## EXERCISE OBJECTIVE
Quote the entries in full, character for character, without their images.
(Beginning of SUPPLIED RECORDS)
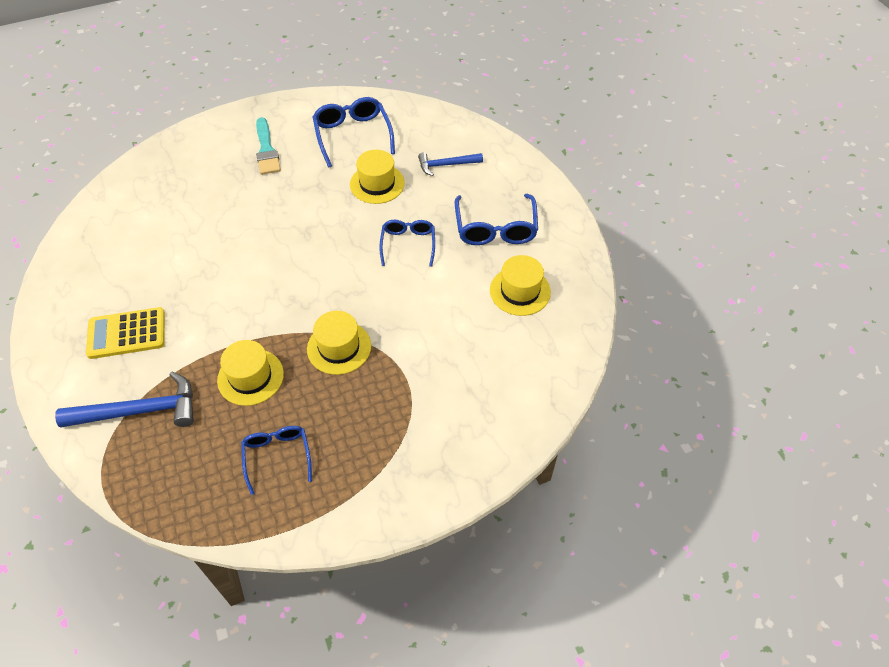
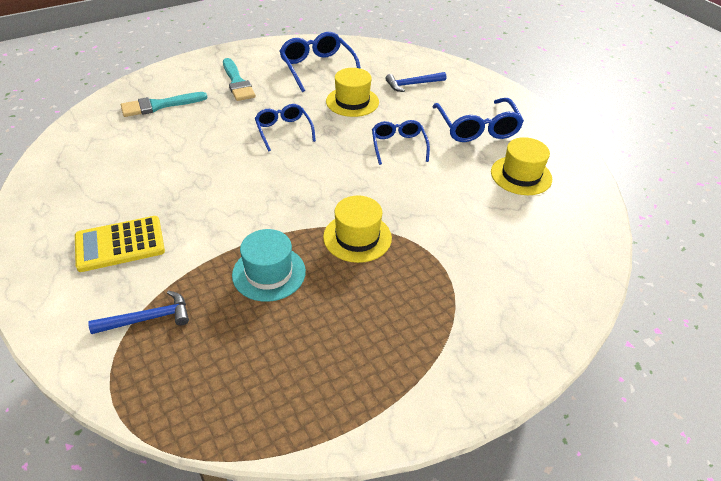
camera: 10 degrees left, 10 degrees down
(140, 411) = (148, 318): blue hammer -> blue hammer, size x0.61
(185, 175) = (159, 105): none -> turquoise brush
(250, 377) = (269, 273): yellow hat -> turquoise hat
(277, 456) = (320, 349): blue glasses -> blue glasses (283, 131)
(End of SUPPLIED RECORDS)
## RESPONSE
camera: 10 degrees left, 10 degrees down
(140, 411) = (148, 318): blue hammer -> blue hammer, size x0.61
(185, 175) = (159, 105): none -> turquoise brush
(250, 377) = (269, 273): yellow hat -> turquoise hat
(277, 456) = (320, 349): blue glasses -> blue glasses (283, 131)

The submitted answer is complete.